<<<<
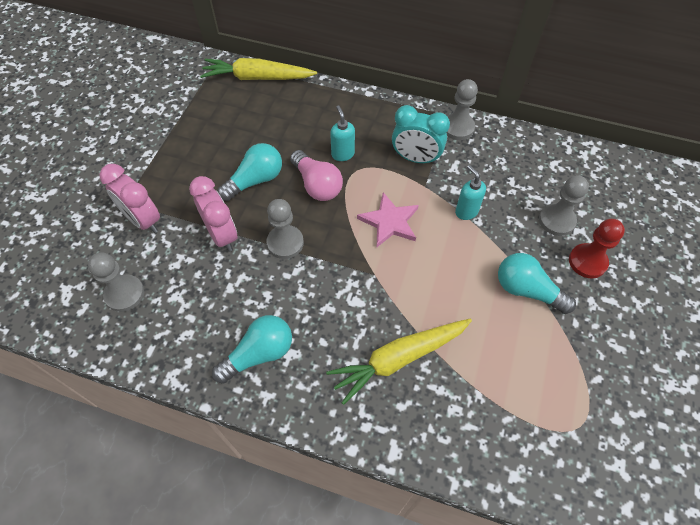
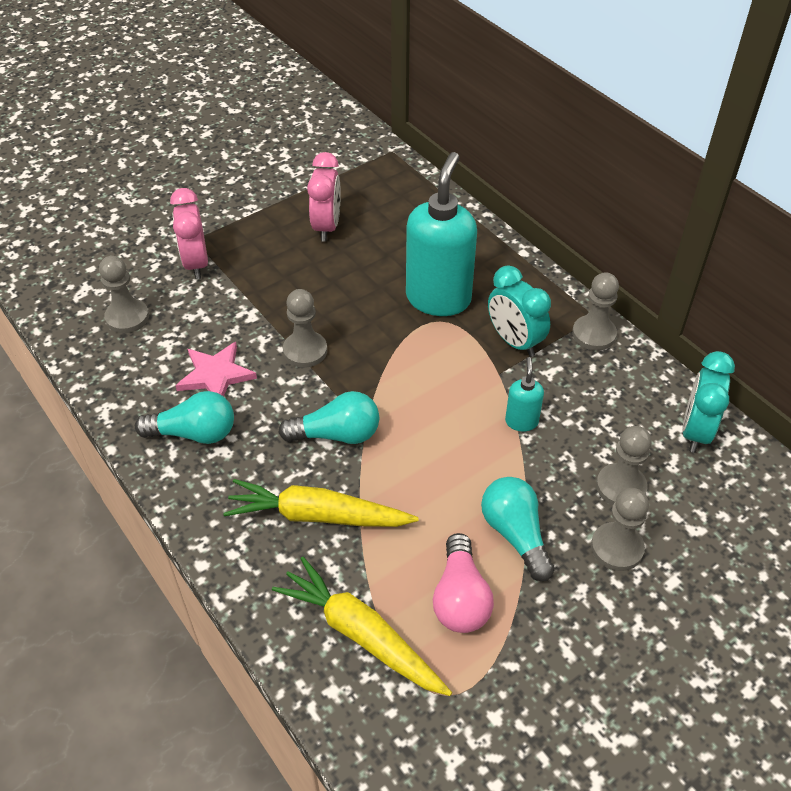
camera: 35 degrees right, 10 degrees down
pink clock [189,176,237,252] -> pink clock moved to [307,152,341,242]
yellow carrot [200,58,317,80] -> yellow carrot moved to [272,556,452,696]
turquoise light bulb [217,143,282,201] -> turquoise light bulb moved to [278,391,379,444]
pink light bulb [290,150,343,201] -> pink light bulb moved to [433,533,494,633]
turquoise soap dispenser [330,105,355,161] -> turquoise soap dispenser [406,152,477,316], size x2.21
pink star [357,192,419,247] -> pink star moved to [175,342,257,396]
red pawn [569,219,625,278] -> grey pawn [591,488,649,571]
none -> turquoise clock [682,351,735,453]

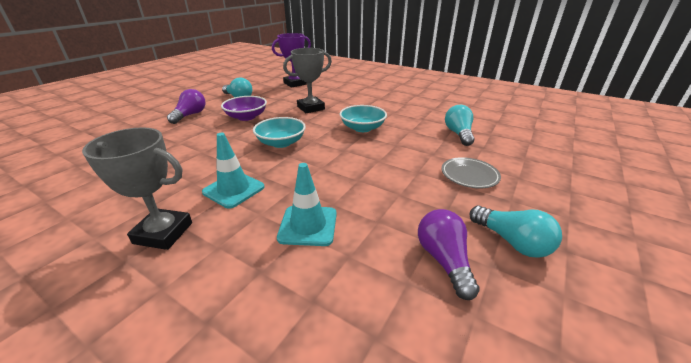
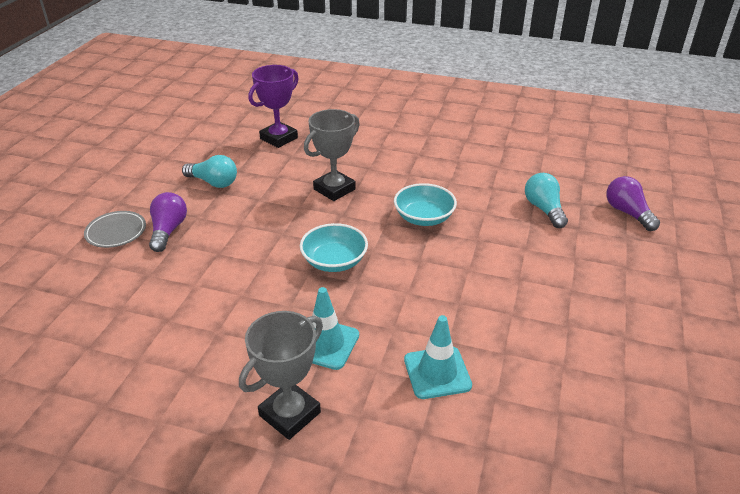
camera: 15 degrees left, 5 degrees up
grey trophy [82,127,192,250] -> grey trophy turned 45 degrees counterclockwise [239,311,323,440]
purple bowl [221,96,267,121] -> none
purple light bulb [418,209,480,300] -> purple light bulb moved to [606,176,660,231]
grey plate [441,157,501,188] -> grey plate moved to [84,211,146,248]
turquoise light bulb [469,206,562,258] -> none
>>>>
* _Action item_: An exact copy of the lines from the line containing "turquoise soap dispenser [330,105,355,161]" through the final line of the listing, without pictures, is the expected result.

* _Response to this task_:
turquoise soap dispenser [330,105,355,161] -> turquoise soap dispenser [406,152,477,316], size x2.21
pink star [357,192,419,247] -> pink star moved to [175,342,257,396]
red pawn [569,219,625,278] -> grey pawn [591,488,649,571]
none -> turquoise clock [682,351,735,453]

camera: 15 degrees left, 5 degrees up
grey trophy [82,127,192,250] -> grey trophy turned 45 degrees counterclockwise [239,311,323,440]
purple bowl [221,96,267,121] -> none
purple light bulb [418,209,480,300] -> purple light bulb moved to [606,176,660,231]
grey plate [441,157,501,188] -> grey plate moved to [84,211,146,248]
turquoise light bulb [469,206,562,258] -> none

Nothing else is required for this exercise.